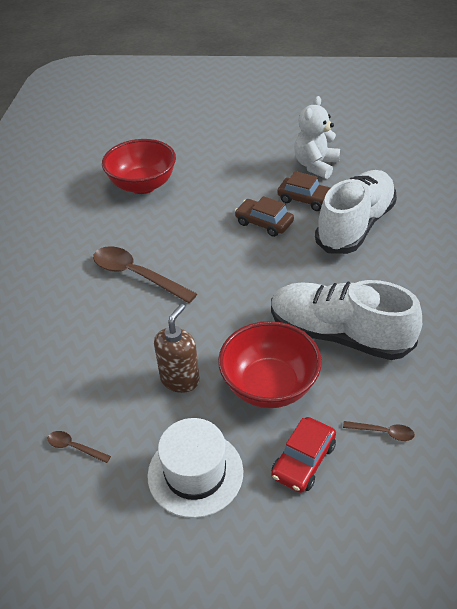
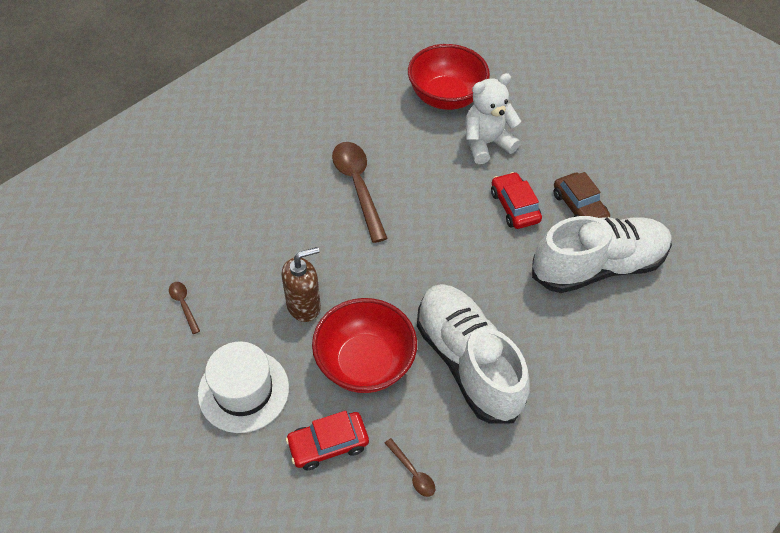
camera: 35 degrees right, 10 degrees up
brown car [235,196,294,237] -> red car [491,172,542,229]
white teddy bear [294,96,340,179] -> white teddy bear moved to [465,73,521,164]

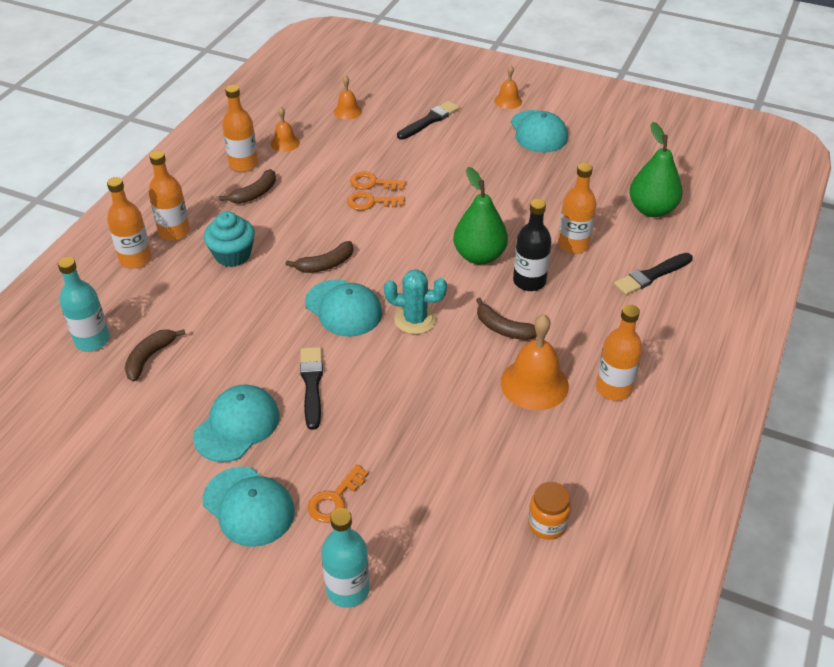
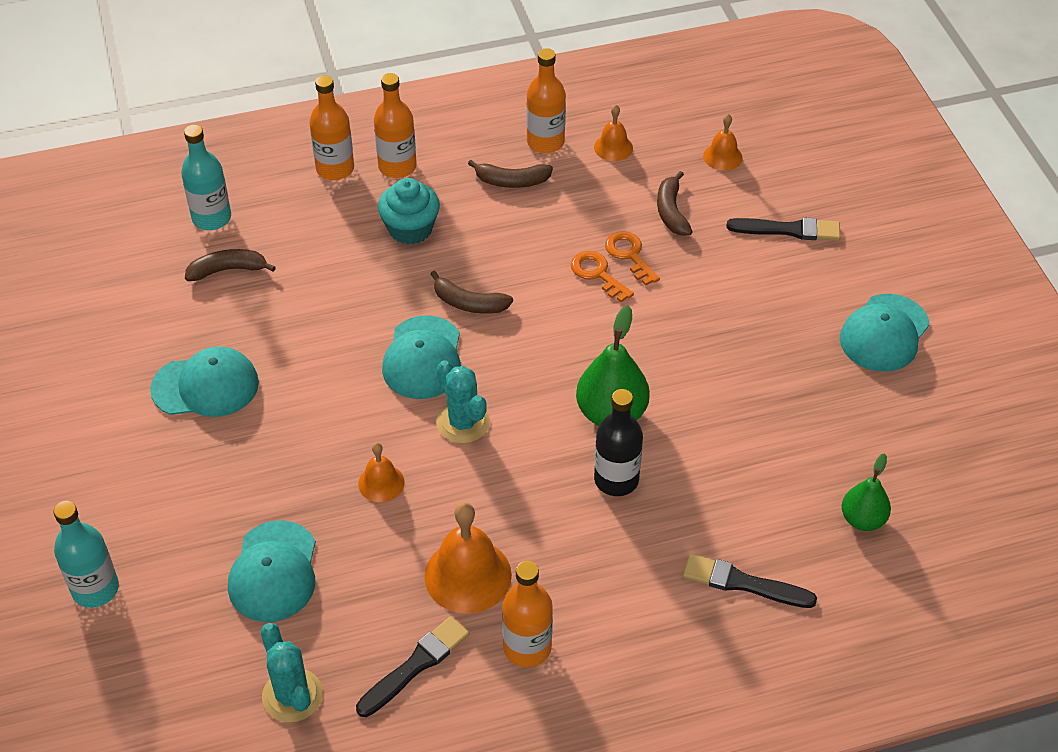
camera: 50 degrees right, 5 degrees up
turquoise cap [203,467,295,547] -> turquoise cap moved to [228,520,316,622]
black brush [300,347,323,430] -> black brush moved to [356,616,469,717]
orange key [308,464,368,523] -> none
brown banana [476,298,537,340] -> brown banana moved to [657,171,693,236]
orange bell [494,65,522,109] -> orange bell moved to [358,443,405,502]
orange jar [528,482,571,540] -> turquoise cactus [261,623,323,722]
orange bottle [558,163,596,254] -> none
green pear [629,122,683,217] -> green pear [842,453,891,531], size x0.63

^^^^^^^^^^^^^^^^

_AIM OF THE TASK_
Of the lines in the data, report each one containing the string "moved".

_EXPECTED ANSWER_
white teddy bear [294,96,340,179] -> white teddy bear moved to [465,73,521,164]
turquoise cap [203,467,295,547] -> turquoise cap moved to [228,520,316,622]
black brush [300,347,323,430] -> black brush moved to [356,616,469,717]
brown banana [476,298,537,340] -> brown banana moved to [657,171,693,236]
orange bell [494,65,522,109] -> orange bell moved to [358,443,405,502]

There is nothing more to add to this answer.